_SUPPLIED MATERIAL_
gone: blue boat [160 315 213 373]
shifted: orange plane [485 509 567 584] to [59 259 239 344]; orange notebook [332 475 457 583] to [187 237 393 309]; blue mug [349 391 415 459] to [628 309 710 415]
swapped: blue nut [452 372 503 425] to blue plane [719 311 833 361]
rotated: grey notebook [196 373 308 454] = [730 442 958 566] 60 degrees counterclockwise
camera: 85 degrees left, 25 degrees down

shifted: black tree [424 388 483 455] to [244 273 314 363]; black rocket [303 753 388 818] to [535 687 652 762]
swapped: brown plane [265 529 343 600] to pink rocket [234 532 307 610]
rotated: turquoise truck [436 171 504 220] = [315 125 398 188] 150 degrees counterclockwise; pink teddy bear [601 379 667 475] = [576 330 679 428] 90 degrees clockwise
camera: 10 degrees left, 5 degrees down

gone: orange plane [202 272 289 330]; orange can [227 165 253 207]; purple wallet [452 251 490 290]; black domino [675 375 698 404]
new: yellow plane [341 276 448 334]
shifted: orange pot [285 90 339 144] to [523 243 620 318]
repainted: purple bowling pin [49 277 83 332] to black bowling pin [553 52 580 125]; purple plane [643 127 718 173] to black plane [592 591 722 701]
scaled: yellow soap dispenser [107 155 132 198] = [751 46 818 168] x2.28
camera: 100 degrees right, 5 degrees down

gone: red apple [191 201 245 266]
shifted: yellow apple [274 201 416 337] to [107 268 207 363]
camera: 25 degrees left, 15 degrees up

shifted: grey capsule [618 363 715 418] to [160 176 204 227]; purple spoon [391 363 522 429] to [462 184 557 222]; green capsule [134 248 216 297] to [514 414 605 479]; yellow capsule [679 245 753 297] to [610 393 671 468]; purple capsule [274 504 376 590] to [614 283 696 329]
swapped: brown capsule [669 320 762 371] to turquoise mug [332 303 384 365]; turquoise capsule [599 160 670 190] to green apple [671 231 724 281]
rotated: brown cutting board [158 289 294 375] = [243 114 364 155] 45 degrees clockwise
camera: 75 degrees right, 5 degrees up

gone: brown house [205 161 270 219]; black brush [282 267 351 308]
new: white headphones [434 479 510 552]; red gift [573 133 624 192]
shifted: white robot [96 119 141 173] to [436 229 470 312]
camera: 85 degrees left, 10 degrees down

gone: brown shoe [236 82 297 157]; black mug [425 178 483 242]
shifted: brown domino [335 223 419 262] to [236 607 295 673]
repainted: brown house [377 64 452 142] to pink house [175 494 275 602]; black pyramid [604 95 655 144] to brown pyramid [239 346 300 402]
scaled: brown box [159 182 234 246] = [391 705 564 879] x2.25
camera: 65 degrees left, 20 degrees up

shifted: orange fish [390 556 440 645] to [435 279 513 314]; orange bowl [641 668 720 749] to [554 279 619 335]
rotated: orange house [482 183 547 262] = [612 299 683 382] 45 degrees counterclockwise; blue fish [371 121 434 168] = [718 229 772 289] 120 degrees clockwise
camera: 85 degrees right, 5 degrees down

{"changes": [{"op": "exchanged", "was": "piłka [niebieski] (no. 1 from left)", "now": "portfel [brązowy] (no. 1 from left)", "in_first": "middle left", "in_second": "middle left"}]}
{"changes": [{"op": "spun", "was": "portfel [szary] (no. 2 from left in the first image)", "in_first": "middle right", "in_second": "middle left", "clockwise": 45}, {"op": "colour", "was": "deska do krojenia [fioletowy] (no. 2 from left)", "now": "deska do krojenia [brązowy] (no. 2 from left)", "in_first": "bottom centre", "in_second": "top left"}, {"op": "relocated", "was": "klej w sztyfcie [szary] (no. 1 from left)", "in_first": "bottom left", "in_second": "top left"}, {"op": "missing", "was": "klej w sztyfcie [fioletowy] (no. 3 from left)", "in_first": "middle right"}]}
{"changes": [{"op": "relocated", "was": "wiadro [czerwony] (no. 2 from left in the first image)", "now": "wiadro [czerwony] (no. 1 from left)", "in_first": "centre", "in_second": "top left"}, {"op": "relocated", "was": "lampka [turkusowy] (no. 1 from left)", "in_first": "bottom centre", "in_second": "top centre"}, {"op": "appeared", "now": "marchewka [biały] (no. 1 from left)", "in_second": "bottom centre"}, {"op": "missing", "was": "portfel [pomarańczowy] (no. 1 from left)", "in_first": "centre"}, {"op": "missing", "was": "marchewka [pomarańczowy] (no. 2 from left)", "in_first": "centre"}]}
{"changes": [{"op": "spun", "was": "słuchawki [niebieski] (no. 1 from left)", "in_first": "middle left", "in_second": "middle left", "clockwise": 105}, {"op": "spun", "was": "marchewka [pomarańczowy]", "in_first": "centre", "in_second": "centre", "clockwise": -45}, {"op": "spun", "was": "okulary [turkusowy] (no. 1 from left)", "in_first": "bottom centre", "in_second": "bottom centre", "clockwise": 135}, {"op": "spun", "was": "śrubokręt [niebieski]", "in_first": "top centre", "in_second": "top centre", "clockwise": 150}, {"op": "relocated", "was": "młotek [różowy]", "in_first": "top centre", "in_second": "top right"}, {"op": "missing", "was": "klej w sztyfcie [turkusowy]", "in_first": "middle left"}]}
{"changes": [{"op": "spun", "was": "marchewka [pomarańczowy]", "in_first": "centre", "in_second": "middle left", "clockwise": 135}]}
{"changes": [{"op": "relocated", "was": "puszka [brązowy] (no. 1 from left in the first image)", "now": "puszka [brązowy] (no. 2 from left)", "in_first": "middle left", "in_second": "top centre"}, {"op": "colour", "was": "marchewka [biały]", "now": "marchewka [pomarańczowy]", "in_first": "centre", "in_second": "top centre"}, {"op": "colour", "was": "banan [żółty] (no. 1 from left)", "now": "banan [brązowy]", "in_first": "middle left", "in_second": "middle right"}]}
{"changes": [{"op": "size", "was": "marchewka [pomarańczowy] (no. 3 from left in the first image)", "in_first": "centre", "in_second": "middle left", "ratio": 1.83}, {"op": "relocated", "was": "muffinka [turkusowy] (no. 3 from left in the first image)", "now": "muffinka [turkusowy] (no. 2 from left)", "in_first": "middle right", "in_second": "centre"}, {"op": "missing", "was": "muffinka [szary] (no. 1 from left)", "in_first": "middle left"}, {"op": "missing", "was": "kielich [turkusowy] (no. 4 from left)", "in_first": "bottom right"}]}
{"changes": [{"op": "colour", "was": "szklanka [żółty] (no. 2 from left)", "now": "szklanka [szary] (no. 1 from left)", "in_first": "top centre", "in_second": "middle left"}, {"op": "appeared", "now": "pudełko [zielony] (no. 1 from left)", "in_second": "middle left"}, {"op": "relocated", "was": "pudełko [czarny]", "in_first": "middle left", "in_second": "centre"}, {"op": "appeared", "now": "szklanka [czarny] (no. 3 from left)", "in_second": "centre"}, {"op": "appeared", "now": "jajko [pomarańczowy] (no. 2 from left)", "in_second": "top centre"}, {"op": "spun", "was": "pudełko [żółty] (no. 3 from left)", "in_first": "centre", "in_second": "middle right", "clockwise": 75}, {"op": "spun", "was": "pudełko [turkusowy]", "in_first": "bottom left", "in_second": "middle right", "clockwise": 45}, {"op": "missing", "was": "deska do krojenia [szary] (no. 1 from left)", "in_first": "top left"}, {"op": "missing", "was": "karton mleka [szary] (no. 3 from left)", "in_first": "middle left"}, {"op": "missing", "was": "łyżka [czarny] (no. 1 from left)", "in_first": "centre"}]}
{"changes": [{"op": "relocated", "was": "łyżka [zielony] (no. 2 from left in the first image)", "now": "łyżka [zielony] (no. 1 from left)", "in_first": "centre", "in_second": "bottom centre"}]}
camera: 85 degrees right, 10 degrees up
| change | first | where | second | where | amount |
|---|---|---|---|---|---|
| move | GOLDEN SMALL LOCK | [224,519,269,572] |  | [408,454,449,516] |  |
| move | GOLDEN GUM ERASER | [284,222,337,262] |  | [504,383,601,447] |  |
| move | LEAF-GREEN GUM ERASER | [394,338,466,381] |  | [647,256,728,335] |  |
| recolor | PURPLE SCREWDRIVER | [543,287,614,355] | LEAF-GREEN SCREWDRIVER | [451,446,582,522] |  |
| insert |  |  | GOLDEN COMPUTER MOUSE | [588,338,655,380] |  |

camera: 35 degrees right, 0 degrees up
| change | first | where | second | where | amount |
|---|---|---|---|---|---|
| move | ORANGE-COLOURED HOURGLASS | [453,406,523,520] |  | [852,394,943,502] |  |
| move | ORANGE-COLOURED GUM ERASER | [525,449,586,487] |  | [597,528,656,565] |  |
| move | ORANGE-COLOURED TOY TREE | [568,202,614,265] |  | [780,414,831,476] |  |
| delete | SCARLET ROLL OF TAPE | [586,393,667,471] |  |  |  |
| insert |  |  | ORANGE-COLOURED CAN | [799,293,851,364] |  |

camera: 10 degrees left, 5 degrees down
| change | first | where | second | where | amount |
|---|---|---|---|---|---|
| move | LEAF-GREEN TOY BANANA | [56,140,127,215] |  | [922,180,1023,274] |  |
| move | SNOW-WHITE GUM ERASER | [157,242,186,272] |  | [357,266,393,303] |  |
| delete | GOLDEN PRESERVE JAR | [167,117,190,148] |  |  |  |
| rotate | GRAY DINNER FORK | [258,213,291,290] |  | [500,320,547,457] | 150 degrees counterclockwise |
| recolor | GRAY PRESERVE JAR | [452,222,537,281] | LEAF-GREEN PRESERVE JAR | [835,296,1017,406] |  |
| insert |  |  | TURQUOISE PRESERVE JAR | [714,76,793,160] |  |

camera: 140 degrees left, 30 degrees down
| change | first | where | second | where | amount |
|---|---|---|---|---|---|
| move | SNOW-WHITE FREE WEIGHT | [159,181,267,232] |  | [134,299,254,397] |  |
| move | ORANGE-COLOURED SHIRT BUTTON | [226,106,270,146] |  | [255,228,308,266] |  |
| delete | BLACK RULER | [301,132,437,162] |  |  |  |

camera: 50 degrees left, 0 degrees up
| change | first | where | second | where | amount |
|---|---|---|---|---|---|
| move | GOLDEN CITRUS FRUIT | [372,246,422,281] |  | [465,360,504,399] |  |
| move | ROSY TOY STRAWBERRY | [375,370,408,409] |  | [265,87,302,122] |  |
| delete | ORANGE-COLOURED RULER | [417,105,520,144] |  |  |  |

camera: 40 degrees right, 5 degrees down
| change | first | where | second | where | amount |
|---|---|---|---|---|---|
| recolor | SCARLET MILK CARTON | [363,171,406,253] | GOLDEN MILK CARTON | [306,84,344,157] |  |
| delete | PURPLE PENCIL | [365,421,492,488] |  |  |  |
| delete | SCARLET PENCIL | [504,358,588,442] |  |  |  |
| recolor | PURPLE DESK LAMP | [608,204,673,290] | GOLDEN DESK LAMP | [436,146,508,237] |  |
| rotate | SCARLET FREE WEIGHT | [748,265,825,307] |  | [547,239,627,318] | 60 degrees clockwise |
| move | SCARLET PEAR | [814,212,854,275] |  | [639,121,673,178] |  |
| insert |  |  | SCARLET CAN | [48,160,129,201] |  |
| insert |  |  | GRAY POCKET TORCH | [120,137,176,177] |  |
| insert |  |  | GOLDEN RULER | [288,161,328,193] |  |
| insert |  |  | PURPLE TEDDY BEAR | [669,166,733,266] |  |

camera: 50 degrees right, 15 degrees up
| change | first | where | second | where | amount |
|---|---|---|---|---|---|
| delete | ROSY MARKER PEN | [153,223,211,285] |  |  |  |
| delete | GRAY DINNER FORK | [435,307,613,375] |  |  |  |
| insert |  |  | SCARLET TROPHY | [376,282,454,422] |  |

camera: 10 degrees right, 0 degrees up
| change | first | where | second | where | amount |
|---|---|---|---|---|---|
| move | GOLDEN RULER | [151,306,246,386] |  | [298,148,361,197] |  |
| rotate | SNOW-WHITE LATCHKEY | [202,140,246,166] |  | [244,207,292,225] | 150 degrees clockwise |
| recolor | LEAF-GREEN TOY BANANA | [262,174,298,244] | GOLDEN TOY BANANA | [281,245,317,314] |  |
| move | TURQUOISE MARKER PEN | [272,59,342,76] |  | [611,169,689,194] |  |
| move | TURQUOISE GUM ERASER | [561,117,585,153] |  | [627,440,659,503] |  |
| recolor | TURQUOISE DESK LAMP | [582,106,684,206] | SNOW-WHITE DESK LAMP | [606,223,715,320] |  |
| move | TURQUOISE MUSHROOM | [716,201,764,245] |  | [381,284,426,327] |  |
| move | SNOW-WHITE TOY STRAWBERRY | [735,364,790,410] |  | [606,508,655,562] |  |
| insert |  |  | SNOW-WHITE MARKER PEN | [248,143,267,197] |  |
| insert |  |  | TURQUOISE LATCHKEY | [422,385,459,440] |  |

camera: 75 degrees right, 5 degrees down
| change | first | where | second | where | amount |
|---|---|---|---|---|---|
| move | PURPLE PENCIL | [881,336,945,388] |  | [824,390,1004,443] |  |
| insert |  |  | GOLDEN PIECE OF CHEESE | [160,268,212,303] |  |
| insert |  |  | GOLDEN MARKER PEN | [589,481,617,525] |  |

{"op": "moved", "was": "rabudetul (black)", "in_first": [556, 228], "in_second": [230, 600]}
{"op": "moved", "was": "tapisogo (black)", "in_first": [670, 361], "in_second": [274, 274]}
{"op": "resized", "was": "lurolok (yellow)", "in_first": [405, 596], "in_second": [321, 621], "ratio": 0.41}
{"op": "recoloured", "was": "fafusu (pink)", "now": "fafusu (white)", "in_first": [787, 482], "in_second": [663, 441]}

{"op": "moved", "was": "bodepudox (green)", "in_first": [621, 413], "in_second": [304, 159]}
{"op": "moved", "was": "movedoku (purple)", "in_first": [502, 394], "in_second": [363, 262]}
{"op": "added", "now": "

_TASK STATEMENT_
Look through the data above and return exactly the lines from the one that contains "shifted: orange plane" to the one that contains "rotated: grey notebook", inclusive, with nothing else.

_ANSWER TO THIS TASK_
shifted: orange plane [485 509 567 584] to [59 259 239 344]; orange notebook [332 475 457 583] to [187 237 393 309]; blue mug [349 391 415 459] to [628 309 710 415]
swapped: blue nut [452 372 503 425] to blue plane [719 311 833 361]
rotated: grey notebook [196 373 308 454] = [730 442 958 566] 60 degrees counterclockwise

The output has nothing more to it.